Object change listings:
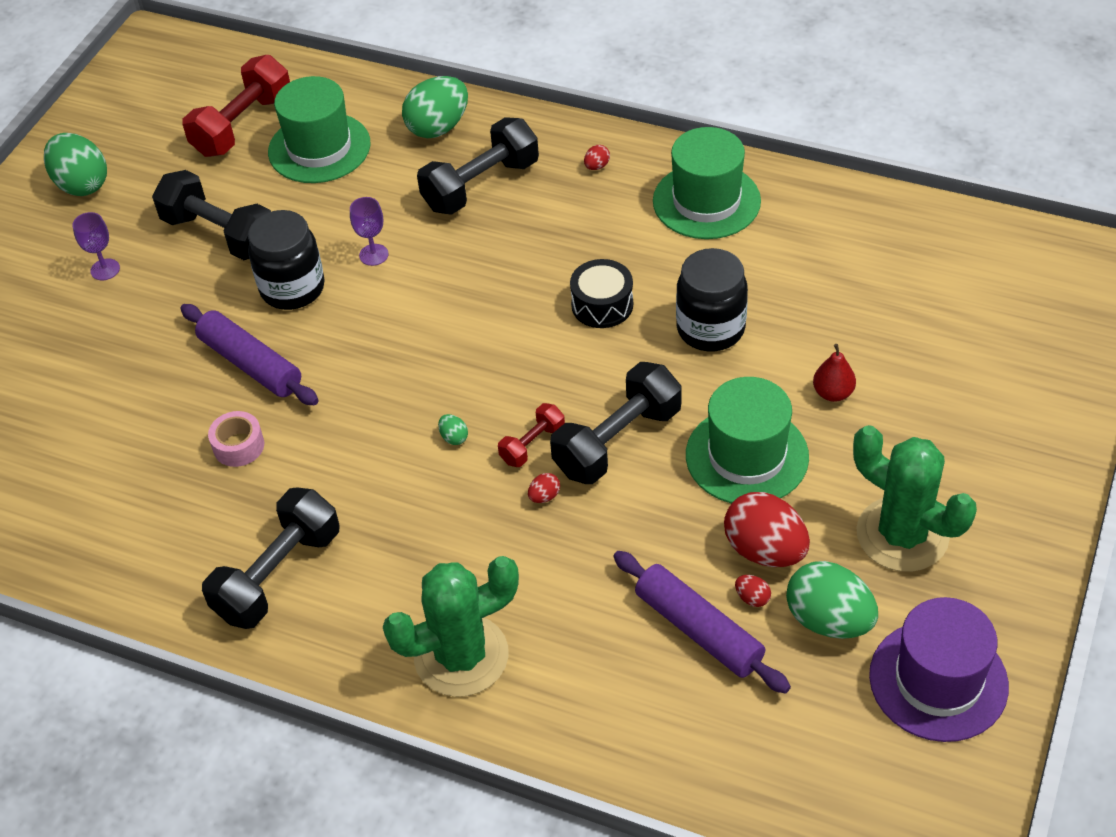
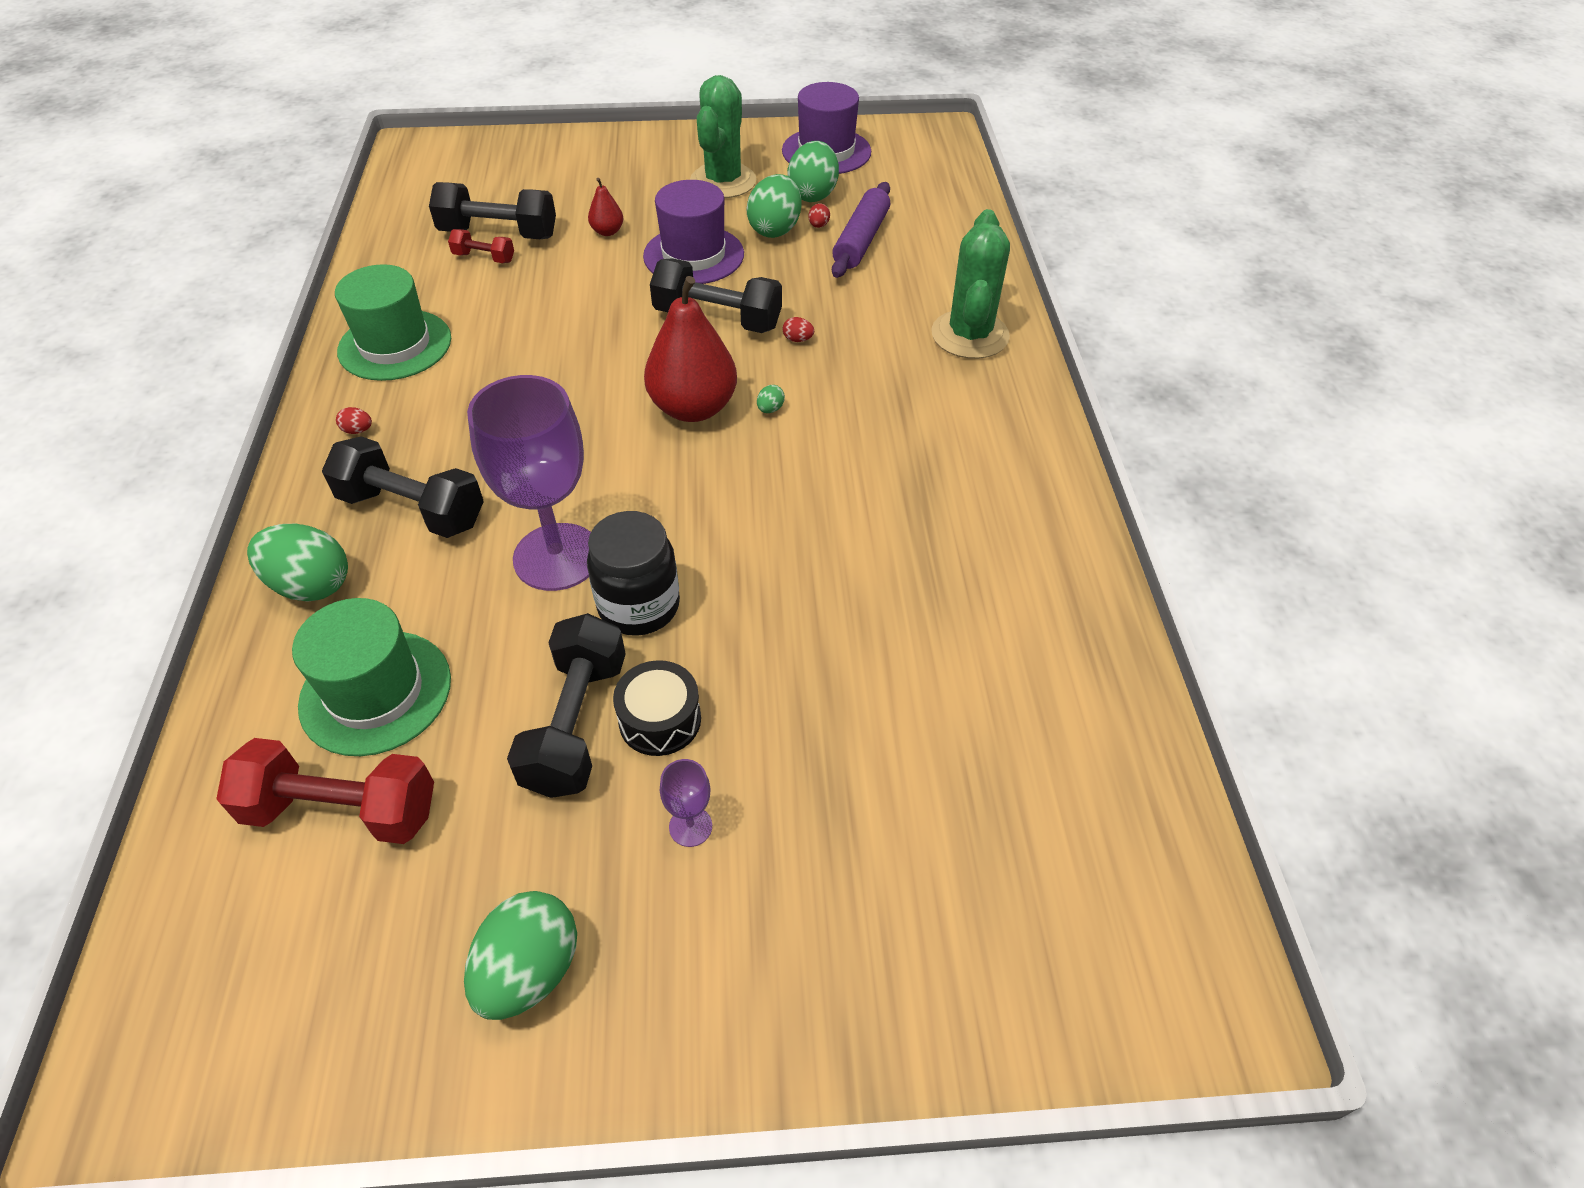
camera: 120 degrees left, 0 degrees up
(238, 446) = (873, 552): pink tape -> none
(251, 364) = (765, 592): purple rolling pin -> none
(278, 575) = (985, 461): black dumbbell -> black dumbbell (498, 234)
(373, 255) = (557, 557): purple goblet -> purple goblet, size x2.43
(461, 656) = (969, 335): green cactus -> green cactus turned 60 degrees clockwise
(491, 382) = (693, 408): none -> red pear
(532, 444) = (749, 362): red dumbbell -> red dumbbell (484, 258)
(602, 305) = (563, 370): black drum -> black drum (660, 720)
(710, 329) = (565, 303): black jar -> none
(747, 456) = (693, 255): green hat -> purple hat
(765, 550) = (775, 229): red egg -> green egg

- Task brief
The lines above starting at the one that contains "(373, 255) = (557, 557): purple" and ending at the one that contains "(532, 444) = (749, 362): red" must be transcribed exactly, and no other lines may appear.

- Answer section
(373, 255) = (557, 557): purple goblet -> purple goblet, size x2.43
(461, 656) = (969, 335): green cactus -> green cactus turned 60 degrees clockwise
(491, 382) = (693, 408): none -> red pear
(532, 444) = (749, 362): red dumbbell -> red dumbbell (484, 258)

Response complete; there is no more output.